[Items stored from a collection]
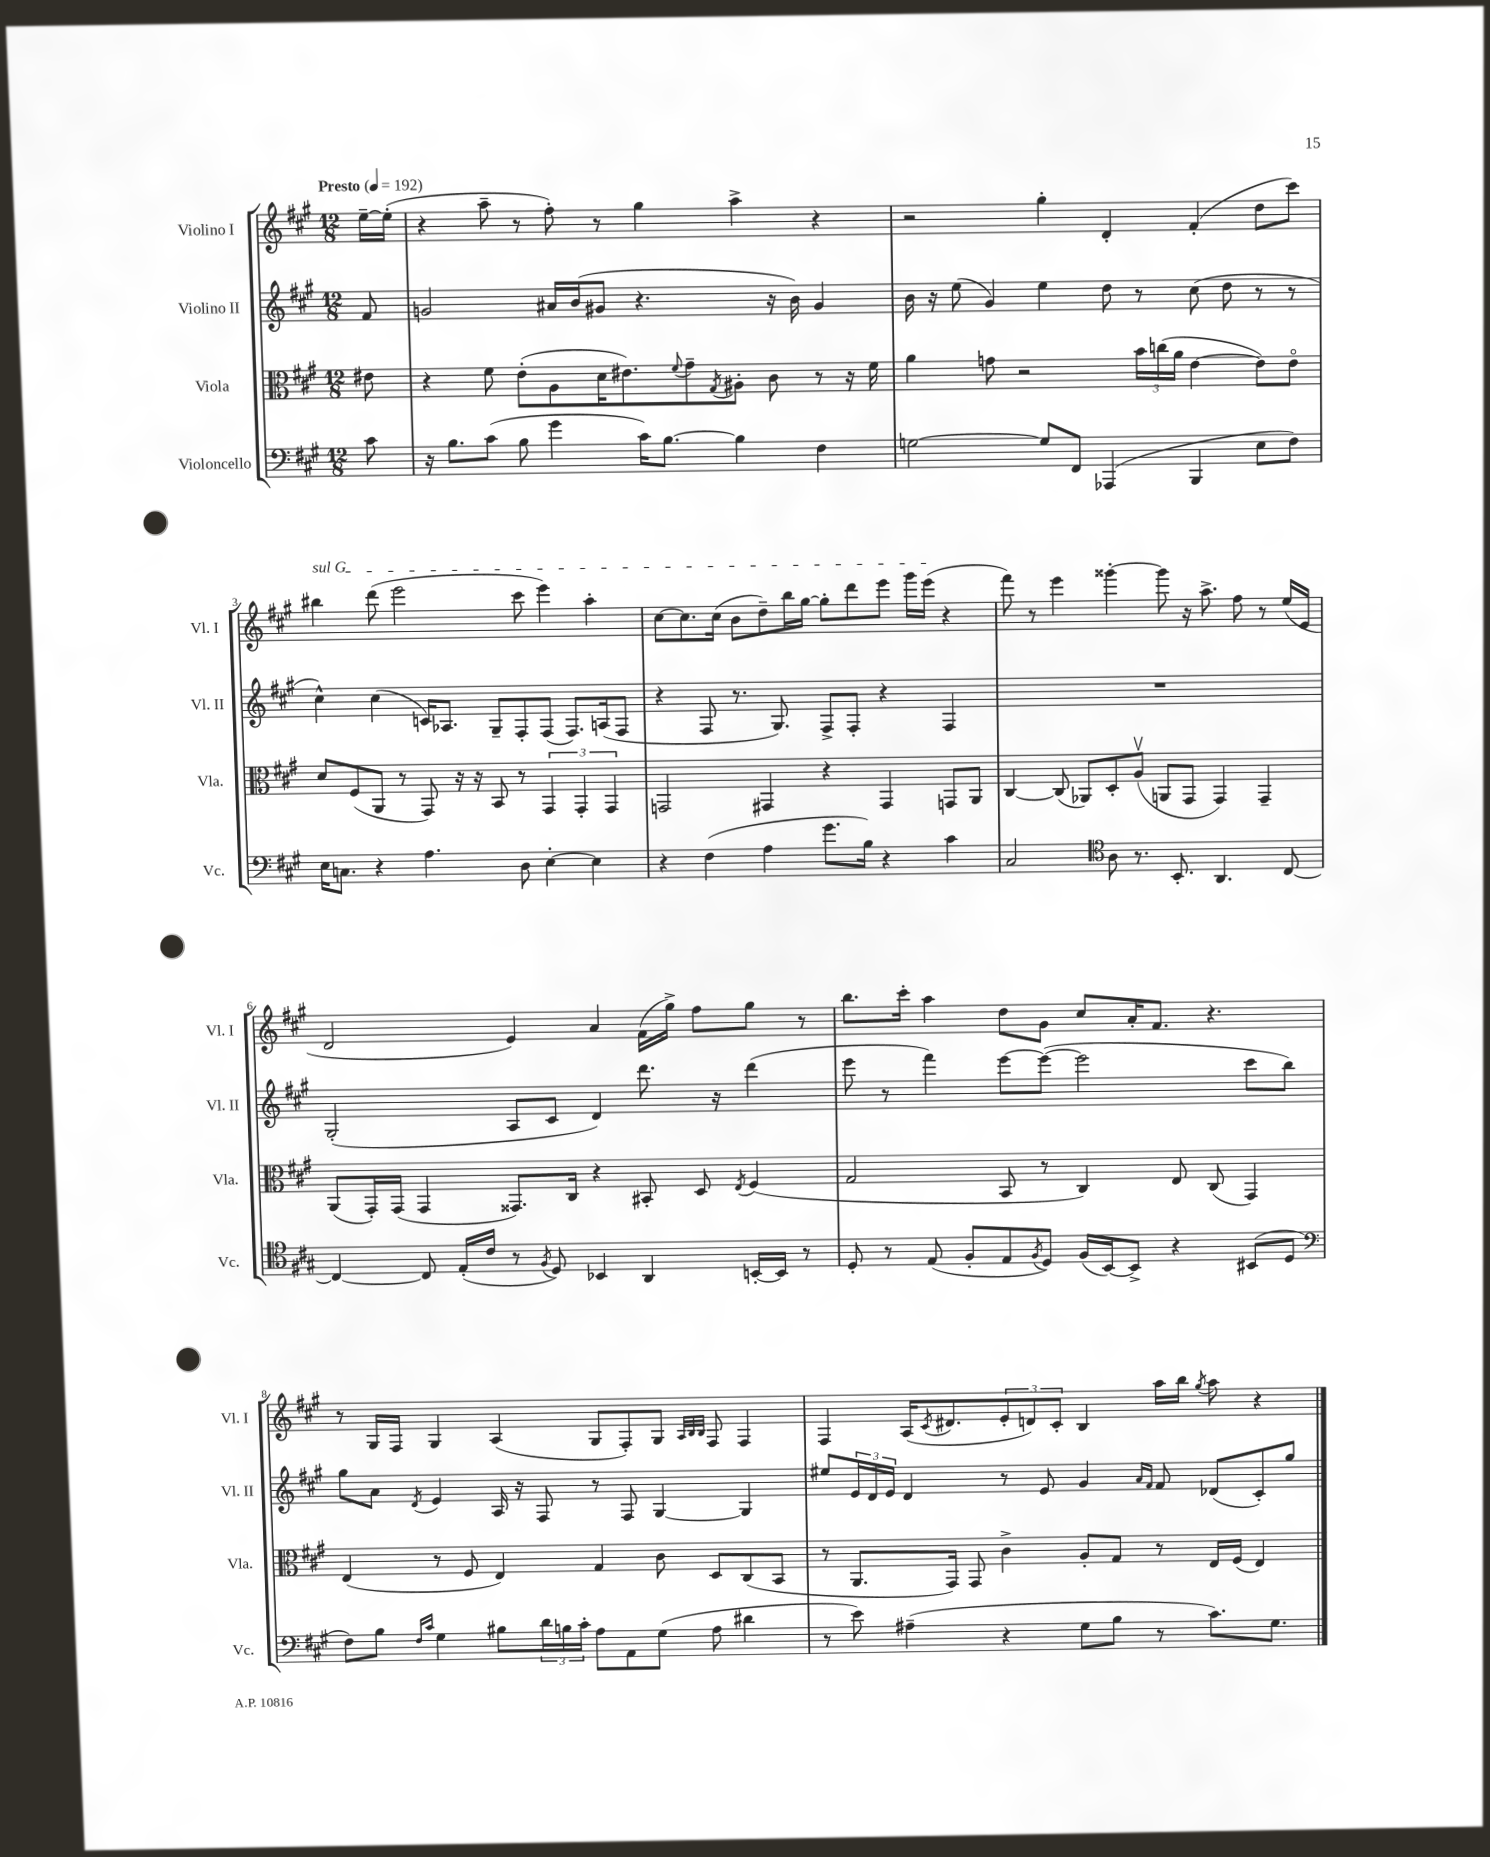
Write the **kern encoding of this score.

**kern	**kern	**kern	**kern
*staff4	*staff3	*staff2	*staff1
*clefF4	*clefC3	*clefG2	*clefG2
*k[f#c#g#]	*k[f#c#g#]	*k[f#c#g#]	*k[f#c#g#]
*M12/8	*M12/8	*M12/8	*M12/8
*MM192	*MM192	*MM192	*MM192
8c#	8e#	8f#	[16ee~
.	.	.	(16ee']
=	=	=	=
16r	4r	2g	4r
8.B	.	.	.
(8c#	8f#	.	8aa~
8B	(8e'	.	8r
4g#	8A	16a#	8ff#')
.	.	(16b	.
.	16d	8g#	8r
.	8.e#)	.	.
16c#)	.	4.r	4gg#
[8.B	.	.	.
.	8qqf#	.	.
.	8g#~	.	.
.	8qG#	.	.
4B]	8A#'	.	4aa^
.	8c#	16r	.
.	.	16b)	.
4F#	8r	4g#	4r
.	16r	.	.
.	16f#	.	.
=	=	=	=
[2G	4a	16b	2r
.	.	16r	.
.	.	(8ee	.
.	8g	4g#)	.
.	2r	.	.
8G]	.	4ee	4gg#'
8FF#	.	.	.
(4AAA-	.	8dd	4d'
.	24b	8r	.
.	(24cc	.	.
.	24a	.	.
4BBB	[4e	(8cc#	(4f#'
.	.	8dd	.
8E	8e])	8r	8dd
8F#)	8eo	8r	8ccc#)
=	=	=	=
16E	8d	4cc#^^)	4bb#
8.C	.	.	.
.	(8F#	.	.
4r	8AA	(4cc#	(8ddd
.	8r	.	2eee
4.A	8GG#)	16c)	.
.	.	8.A-	.
.	16r	.	.
.	16r	.	.
.	8BB	8G#~	.
8D	8r	8F#'	8ccc#
[4E'	6GG#	(8F#	4eee)
.	.	8.F#)	.
.	6GG#'	.	.
4E]	.	.	4aa'
.	.	(16A	.
.	6GG#	.	.
.	.	8F#	.
=	=	=	=
4r	2GG	4r	[8cc#
.	.	.	8.cc#]
(4F#	.	8F#	.
.	.	.	(16cc#
.	.	8.r	8b
4A	4GG#	.	8dd~)
.	.	8.G#)	.
.	.	.	16bb
.	.	.	[16gg#
8.g#	4r	8F#^	8gg#']
.	.	8F#'	8ddd
16B)	.	.	.
4r	4GG#	4r	8eee
.	.	.	16ggg#
.	.	.	(16eee
4c#	8GG	4F#	4r
.	8AA	.	.
=	=	=	=
2C#	[4C#	1.r	8fff#)
.	.	.	8r
.	(8C#]	.	4eee
.	8AA-)	.	.
*clefC4	*	*	*
8A	8D'	.	[4ggg##'
8.r	(8Av	.	.
.	8AA	.	8ggg##]
8.BB'	.	.	.
.	8GG#	.	16r
.	.	.	8.aa^
4.AA	4GG#)	.	.
.	.	.	8ff#
.	4GG#~	.	8r
[8C#	.	.	(16ee
.	.	.	16e
=	=	=	=
4C#_	(8AA	(2G#'	2d
.	16GG#')	.	.
.	(16GG#	.	.
8C#]	4GG#	.	.
(16E'	.	.	.
16c#	.	.	.
8r	8.GG##)	8A	4e)
8qF#	.	.	.
8D)	.	8c#	.
.	16C#	.	.
4BB-	4r	4d)	4a
4AA	8BB#'	8.ddd	(16f#
.	.	.	16gg#^)
.	8D	.	8ff#
.	.	16r	.
.	8qE	.	.
[16BB'	(4F#	(4ddd	8gg#
16BB]	.	.	.
8r	.	.	8r
=	=	=	=
8D'	2G#	8eee	8.bb
8r	.	8r	.
.	.	.	16ccc#'
(8E	.	4fff#)	4aa
8F#'	.	.	.
8E	8BB	[8eee	8dd
8qF#	.	.	.
8D)	8r	(8eee_	8g#
(16F#	4C#)	2eee]	8cc#
[16BB)	.	.	.
8BB^]	.	.	16a'
.	.	.	8.f#
4r	8E	.	.
.	(8C#	.	4.r
(8BB#	4GG#)	8ccc#	.
8D	.	8bb)	.
=	=	=	=
*clefF4	*	*	*
8F#)	(4E	8gg#	8r
8B	.	8a	16G#
.	.	.	16F#
16qqF#	.	.	.
16qqc#	.	8qd	.
4G#	8r	4e	4G#
.	8F#	.	.
8B#	4E)	16A	(4A
.	.	16r	.
24d	.	8F#	.
24B	.	.	.
24c#'	.	.	.
8A	4G#	8r	8G#
8AA	.	8F#	8F#')
(8G#	8c#	[4G#	8G#
.	.	.	32qqA
.	.	.	32qqB
.	.	.	32qqB
8A	8D	.	8F#
4d#	(8C#	4G#]	4F#
.	8BB	.	.
=	=	=	=
8r	8r	8ee#	4F#
8e)	8.AA	24e	.
.	.	24d	.
.	.	24e	.
(4A#~	.	4d	(16A
.	.	.	8qc#
.	16GG#)	.	8.d#
.	8GG#	.	.
4r	4c#^	8r	12e'
.	.	.	12d)
.	.	8e	.
.	.	.	12c#'
8G#	8A'	4g#	4B
8B	8G#	.	.
.	.	16qqa	.
.	.	16qqf#	.
8r	8r	8f#	16aa
.	.	.	16bb
.	.	.	8qgg#
8.c#)	16E	(8d-	8aa
.	(16F#	.	.
.	4E)	8c#')	4r
8.G#	.	.	.
.	.	8gg#	.
==	==	==	==
*-	*-	*-	*-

> PROBLEM DETAILS:
Show each line of the items above that contains the string "kern".

> RESULT OF THIS EXERCISE:
Write the **kern encoding of this score.
**kern	**kern	**kern	**kern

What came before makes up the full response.